### What the task requires
Where the string "blue" shows up in a line of the records, copy that line.

### Data for the task
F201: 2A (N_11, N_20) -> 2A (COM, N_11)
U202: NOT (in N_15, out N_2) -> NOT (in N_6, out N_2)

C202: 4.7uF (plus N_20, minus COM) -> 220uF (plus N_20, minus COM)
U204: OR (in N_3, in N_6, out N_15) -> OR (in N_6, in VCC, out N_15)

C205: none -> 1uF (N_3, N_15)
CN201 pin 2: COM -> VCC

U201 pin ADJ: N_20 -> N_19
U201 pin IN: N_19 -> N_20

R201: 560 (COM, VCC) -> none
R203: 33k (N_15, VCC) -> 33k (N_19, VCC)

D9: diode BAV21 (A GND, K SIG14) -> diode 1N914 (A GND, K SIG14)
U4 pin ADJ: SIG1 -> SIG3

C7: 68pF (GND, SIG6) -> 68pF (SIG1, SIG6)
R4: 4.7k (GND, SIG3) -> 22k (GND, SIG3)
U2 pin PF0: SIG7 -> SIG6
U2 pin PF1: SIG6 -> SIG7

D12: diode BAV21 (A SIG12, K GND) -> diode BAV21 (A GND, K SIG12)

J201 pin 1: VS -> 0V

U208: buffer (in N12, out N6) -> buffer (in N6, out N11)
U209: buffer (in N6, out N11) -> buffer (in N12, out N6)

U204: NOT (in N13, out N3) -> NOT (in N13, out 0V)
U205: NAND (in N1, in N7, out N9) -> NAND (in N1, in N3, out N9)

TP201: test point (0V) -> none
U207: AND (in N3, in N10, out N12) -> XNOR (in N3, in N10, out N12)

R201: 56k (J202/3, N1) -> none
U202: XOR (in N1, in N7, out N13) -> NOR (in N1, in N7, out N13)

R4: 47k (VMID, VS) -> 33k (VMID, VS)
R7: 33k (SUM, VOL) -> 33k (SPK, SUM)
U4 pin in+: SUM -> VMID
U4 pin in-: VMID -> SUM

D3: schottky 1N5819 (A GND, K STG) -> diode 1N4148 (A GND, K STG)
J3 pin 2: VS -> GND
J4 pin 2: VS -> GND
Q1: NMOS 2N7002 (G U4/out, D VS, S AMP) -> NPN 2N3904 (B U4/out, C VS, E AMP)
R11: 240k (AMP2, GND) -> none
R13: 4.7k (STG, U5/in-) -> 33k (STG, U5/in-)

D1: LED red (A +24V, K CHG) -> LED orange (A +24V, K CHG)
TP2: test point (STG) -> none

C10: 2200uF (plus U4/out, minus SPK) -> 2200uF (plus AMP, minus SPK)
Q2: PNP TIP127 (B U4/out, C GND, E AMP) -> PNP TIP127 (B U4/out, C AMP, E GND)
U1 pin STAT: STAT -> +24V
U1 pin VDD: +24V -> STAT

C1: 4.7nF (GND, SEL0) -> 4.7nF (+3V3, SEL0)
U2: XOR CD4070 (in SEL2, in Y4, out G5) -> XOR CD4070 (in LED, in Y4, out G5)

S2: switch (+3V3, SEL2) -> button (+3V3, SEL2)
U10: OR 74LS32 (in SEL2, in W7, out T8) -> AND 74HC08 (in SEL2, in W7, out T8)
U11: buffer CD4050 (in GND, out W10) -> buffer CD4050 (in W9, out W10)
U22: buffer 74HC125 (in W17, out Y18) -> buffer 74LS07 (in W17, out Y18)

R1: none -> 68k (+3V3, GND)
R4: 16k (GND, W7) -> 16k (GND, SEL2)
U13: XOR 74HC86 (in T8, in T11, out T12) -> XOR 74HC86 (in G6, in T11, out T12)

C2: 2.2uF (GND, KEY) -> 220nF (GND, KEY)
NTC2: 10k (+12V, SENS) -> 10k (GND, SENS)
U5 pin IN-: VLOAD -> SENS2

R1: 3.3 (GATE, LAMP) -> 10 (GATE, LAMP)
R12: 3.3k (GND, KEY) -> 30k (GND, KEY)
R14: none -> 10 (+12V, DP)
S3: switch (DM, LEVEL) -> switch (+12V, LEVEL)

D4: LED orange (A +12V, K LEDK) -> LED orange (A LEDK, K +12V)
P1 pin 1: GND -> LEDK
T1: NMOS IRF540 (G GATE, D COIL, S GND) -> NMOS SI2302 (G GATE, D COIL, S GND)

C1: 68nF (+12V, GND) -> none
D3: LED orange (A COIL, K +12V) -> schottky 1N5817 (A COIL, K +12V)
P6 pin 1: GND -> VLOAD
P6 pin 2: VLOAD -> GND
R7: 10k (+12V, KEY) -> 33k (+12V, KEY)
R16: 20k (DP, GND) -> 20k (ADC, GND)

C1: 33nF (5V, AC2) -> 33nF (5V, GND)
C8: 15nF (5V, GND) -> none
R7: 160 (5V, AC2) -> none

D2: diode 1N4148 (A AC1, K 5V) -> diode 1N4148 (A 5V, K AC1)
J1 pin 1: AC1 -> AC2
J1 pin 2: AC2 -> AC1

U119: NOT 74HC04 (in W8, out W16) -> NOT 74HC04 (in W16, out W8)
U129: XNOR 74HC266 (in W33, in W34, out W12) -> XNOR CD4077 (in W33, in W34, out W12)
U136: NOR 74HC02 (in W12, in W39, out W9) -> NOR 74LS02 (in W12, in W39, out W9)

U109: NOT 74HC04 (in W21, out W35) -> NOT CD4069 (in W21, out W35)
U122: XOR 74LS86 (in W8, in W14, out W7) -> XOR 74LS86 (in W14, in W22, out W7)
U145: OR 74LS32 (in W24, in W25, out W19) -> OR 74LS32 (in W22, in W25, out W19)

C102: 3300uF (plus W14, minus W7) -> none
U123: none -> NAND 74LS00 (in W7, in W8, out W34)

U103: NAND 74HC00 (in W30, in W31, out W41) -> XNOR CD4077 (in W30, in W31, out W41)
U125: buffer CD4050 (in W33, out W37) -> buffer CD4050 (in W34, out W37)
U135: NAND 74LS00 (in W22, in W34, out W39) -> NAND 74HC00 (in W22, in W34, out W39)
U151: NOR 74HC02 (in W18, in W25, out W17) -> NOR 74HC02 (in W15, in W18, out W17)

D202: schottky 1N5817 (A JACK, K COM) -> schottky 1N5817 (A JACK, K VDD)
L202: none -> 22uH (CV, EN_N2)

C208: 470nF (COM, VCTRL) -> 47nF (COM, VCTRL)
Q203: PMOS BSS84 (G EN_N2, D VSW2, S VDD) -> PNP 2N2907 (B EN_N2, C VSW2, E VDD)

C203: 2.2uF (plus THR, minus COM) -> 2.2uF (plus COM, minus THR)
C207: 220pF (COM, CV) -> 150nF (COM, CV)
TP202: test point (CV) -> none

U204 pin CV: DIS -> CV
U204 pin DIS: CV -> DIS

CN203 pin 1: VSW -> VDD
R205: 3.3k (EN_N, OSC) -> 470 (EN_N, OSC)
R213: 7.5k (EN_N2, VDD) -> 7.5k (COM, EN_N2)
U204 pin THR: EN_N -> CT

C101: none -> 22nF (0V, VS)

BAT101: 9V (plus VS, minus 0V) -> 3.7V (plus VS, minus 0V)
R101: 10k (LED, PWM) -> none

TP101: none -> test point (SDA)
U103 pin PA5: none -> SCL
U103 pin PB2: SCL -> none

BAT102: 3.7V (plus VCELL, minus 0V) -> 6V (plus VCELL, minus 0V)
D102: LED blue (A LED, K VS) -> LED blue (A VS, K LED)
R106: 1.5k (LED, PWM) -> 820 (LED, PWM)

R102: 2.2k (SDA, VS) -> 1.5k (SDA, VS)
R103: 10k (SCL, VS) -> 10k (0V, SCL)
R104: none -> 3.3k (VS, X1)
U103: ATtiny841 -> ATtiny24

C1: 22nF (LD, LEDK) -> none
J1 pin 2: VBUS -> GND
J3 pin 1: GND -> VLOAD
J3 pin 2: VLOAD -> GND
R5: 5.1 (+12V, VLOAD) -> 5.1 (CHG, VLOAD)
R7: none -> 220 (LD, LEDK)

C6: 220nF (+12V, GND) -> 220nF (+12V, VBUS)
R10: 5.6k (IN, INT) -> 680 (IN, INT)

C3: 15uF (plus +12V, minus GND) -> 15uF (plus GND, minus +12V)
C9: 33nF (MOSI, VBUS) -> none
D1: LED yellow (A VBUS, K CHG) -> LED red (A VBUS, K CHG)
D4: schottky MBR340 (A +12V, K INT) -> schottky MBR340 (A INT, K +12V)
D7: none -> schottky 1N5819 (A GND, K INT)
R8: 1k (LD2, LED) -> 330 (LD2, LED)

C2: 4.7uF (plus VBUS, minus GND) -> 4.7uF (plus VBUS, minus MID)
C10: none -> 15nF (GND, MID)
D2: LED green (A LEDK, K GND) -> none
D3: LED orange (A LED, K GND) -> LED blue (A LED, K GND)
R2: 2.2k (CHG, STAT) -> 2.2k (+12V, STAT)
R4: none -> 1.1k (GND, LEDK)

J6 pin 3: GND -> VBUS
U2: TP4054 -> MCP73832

### Task answer
D102: LED blue (A LED, K VS) -> LED blue (A VS, K LED)
D3: LED orange (A LED, K GND) -> LED blue (A LED, K GND)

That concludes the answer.